Work request:
Write out the line that contains "purple 1x2 tile [209,100,290,140]" and every line after it through the end of the entries, exactly as given and with no other lines.

(Supplied records begins)

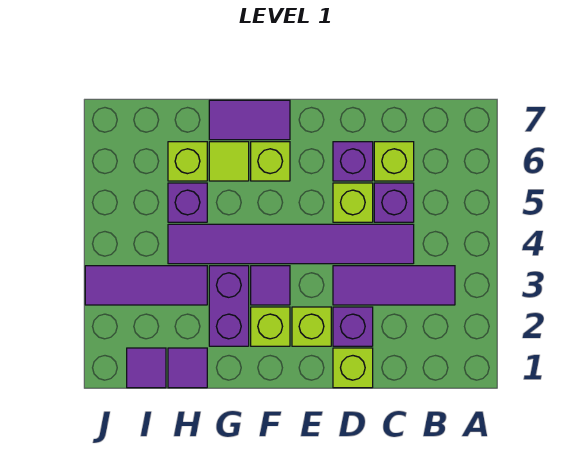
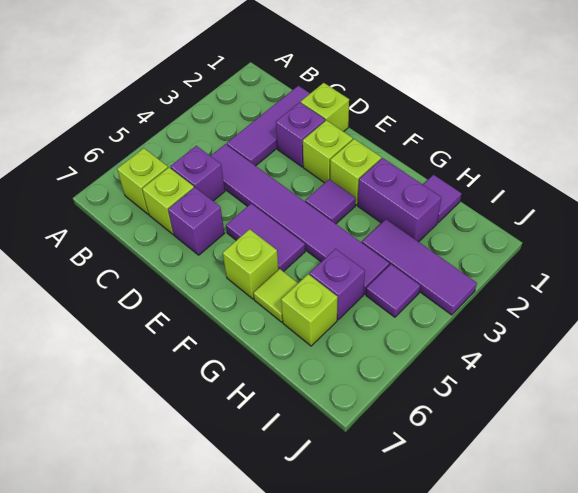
purple 1x3 tile [333,266,455,305] -> purple 1x3 tile turned to [227,86,310,166]
lime 1x1 brick [333,183,373,222] -> lime 1x1 brick moved to [117,148,168,214]
purple 1x2 tile [209,100,290,140] -> purple 1x2 tile moved to [226,204,305,272]
purple 1x2 brick [209,266,249,346] -> purple 1x2 brick turned to [358,158,441,242]
purple 1x1 tile [127,348,166,388] -> purple 1x1 tile moved to [366,264,420,317]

(Supplied records ends)

Your solution:
purple 1x2 tile [209,100,290,140] -> purple 1x2 tile moved to [226,204,305,272]
purple 1x2 brick [209,266,249,346] -> purple 1x2 brick turned to [358,158,441,242]
purple 1x1 tile [127,348,166,388] -> purple 1x1 tile moved to [366,264,420,317]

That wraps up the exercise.